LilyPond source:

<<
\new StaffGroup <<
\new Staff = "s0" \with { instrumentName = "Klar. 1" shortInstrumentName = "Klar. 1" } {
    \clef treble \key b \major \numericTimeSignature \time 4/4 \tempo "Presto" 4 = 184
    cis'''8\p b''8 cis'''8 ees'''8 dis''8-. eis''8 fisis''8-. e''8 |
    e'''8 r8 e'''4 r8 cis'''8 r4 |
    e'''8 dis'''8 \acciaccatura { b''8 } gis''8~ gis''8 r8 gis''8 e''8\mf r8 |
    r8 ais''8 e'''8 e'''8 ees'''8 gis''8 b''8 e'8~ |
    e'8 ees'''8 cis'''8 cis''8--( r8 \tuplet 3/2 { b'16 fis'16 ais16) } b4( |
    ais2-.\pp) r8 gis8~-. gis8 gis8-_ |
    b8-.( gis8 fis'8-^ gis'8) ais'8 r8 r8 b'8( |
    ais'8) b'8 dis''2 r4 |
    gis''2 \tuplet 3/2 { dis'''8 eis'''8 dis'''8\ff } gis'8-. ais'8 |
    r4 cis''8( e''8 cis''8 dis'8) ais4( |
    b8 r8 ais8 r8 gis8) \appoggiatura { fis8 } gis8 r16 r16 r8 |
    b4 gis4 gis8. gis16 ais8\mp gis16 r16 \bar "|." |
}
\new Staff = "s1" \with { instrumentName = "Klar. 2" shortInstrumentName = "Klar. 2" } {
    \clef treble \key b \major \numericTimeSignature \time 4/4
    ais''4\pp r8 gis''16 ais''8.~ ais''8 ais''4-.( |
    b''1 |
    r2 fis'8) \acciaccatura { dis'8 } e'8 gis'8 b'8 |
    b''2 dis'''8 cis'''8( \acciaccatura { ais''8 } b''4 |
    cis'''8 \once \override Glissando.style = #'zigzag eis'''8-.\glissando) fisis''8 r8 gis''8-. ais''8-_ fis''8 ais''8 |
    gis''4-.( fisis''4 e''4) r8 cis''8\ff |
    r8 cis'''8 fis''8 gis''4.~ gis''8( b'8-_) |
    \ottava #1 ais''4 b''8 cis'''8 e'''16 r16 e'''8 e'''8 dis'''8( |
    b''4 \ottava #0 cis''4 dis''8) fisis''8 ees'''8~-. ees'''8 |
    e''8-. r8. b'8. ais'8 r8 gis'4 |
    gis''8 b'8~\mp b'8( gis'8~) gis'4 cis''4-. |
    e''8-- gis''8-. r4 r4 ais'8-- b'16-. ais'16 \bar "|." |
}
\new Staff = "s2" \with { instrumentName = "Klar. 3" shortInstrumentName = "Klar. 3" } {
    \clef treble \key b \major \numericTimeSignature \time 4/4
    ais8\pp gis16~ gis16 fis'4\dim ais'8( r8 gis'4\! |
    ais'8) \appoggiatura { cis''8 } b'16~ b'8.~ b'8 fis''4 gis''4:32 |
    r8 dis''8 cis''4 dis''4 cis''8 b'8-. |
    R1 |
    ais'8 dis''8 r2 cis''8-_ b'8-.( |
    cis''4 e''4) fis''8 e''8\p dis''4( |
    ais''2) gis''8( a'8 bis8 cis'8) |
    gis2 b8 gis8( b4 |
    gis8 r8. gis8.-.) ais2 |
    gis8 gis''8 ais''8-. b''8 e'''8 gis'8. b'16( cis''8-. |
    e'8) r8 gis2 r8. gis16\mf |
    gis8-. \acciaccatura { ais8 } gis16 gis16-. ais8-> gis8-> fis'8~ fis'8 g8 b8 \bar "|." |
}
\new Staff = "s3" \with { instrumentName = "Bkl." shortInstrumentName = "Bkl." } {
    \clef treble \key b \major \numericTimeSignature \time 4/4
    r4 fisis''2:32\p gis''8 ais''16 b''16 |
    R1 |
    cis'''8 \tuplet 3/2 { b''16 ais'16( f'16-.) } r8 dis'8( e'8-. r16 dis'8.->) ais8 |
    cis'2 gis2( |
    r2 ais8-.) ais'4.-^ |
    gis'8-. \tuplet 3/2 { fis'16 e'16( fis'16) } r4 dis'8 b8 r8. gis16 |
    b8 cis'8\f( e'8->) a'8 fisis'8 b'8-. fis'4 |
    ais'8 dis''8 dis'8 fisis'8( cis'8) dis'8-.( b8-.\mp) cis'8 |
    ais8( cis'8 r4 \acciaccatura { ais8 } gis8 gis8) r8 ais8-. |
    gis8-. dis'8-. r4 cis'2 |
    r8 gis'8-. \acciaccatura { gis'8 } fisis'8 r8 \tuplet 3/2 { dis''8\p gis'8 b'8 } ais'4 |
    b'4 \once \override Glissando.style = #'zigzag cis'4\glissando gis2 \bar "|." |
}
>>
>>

==*==

Aim of the exercise :: Pick out every line of the records above that contains the string "fisis", and copy each one in full.

The answer ::
    cis'''8\p b''8 cis'''8 ees'''8 dis''8-. eis''8 fisis''8-. e''8 |
    cis'''8 \once \override Glissando.style = #'zigzag eis'''8-.\glissando) fisis''8 r8 gis''8-. ais''8-_ fis''8 ais''8 |
    gis''4-.( fisis''4 e''4) r8 cis''8\ff |
    b''4 \ottava #0 cis''4 dis''8) fisis''8 ees'''8~-. ees'''8 |
    r4 fisis''2:32\p gis''8 ais''16 b''16 |
    b8 cis'8\f( e'8->) a'8 fisis'8 b'8-. fis'4 |
    ais'8 dis''8 dis'8 fisis'8( cis'8) dis'8-.( b8-.\mp) cis'8 |
    r8 gis'8-. \acciaccatura { gis'8 } fisis'8 r8 \tuplet 3/2 { dis''8\p gis'8 b'8 } ais'4 |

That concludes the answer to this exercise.